SUPPLIED RECORDS -

::::::

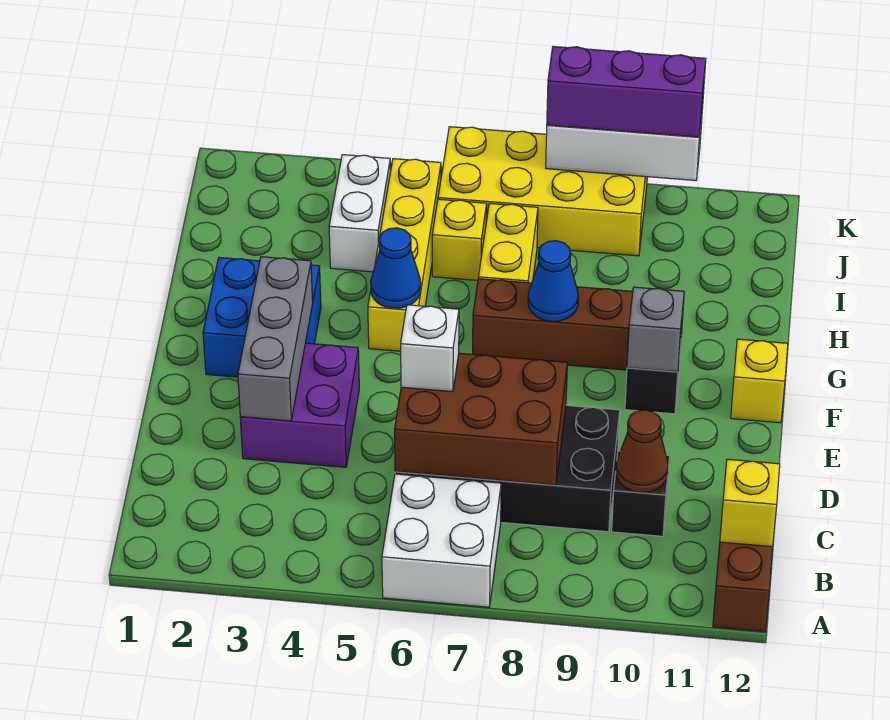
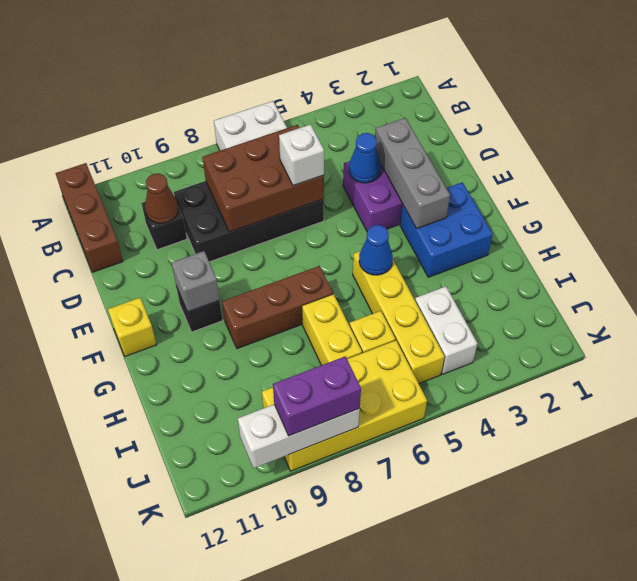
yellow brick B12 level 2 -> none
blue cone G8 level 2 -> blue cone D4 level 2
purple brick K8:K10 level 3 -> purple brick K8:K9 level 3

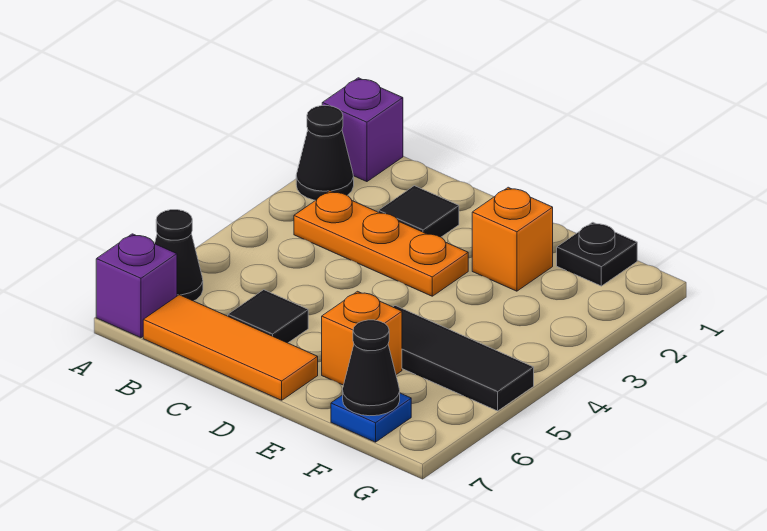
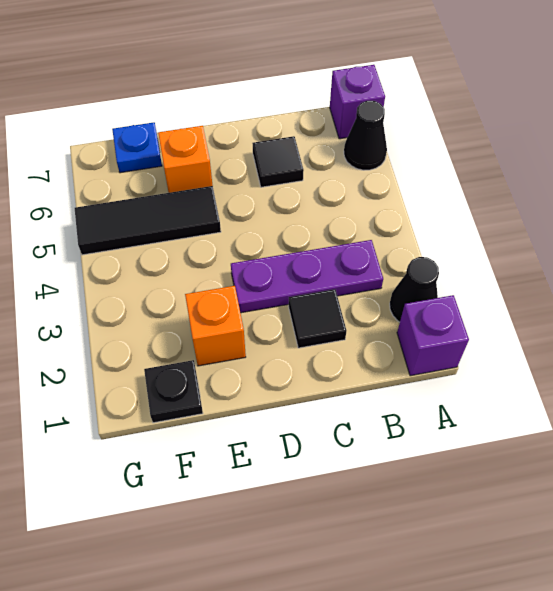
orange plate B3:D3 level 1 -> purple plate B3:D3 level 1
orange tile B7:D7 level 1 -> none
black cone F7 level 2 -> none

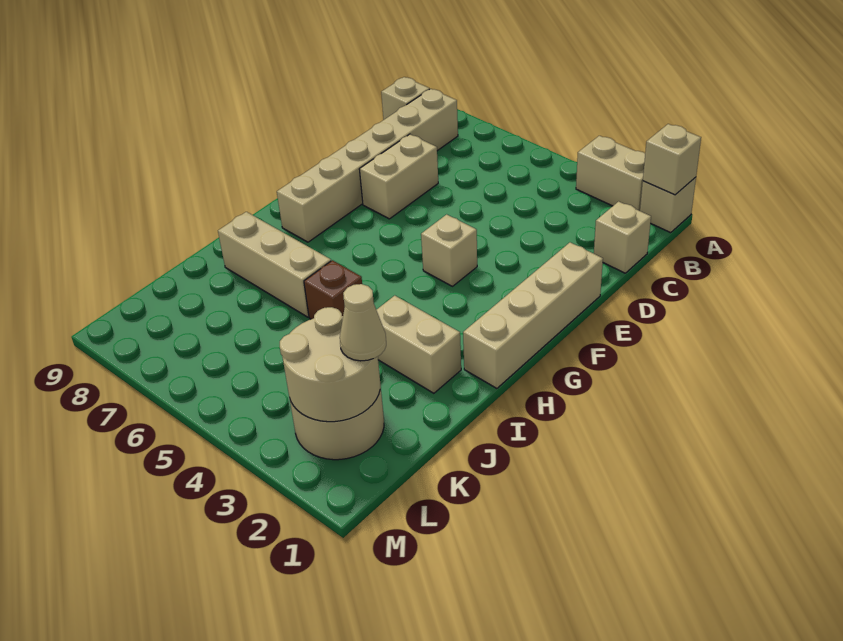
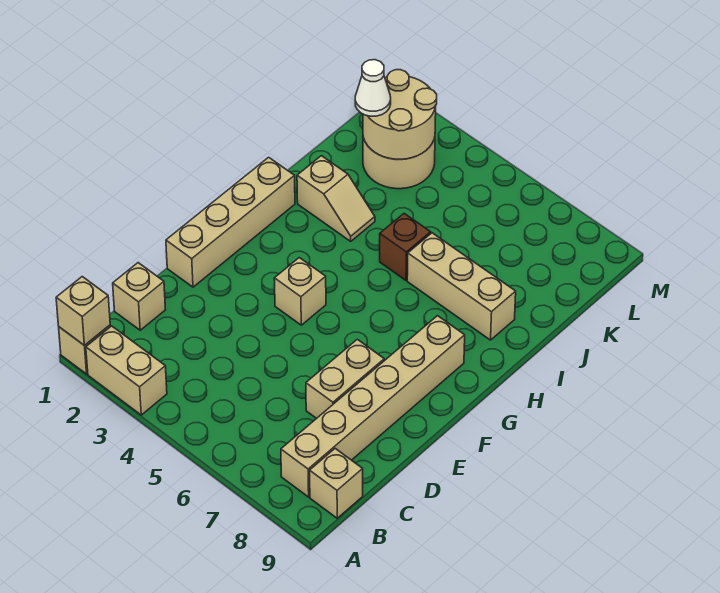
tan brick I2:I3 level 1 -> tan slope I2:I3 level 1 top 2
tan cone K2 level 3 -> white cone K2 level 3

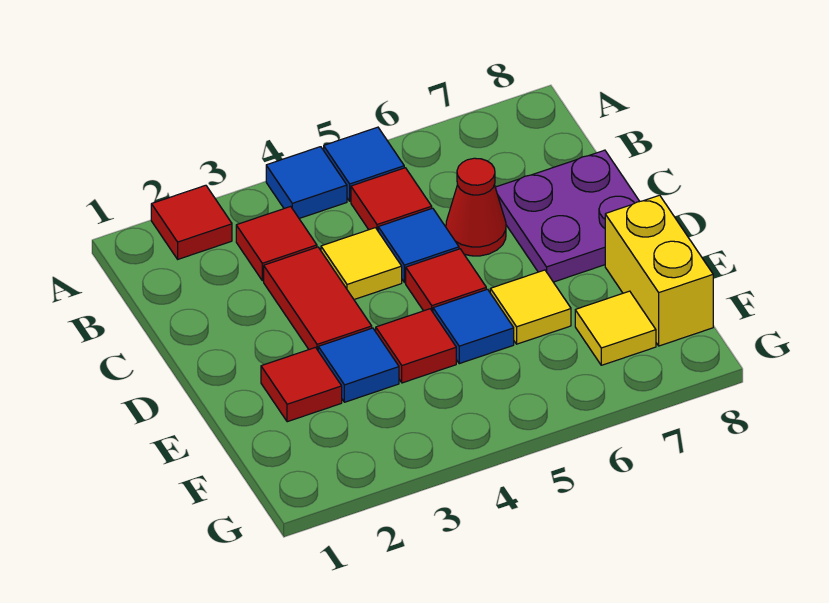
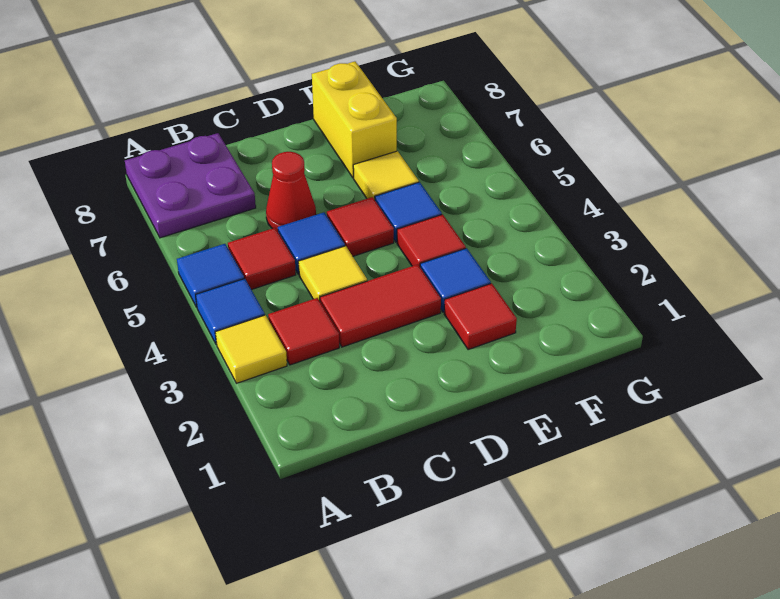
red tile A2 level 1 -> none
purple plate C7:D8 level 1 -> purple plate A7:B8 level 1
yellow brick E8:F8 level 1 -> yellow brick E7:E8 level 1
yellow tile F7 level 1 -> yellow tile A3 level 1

::::::

TASK DIRECTIONS - Return every line above exactly, omitting images.

ANSWER FOR THIS EXERCISE -
yellow brick B12 level 2 -> none
blue cone G8 level 2 -> blue cone D4 level 2
purple brick K8:K10 level 3 -> purple brick K8:K9 level 3

orange plate B3:D3 level 1 -> purple plate B3:D3 level 1
orange tile B7:D7 level 1 -> none
black cone F7 level 2 -> none

tan brick I2:I3 level 1 -> tan slope I2:I3 level 1 top 2
tan cone K2 level 3 -> white cone K2 level 3

red tile A2 level 1 -> none
purple plate C7:D8 level 1 -> purple plate A7:B8 level 1
yellow brick E8:F8 level 1 -> yellow brick E7:E8 level 1
yellow tile F7 level 1 -> yellow tile A3 level 1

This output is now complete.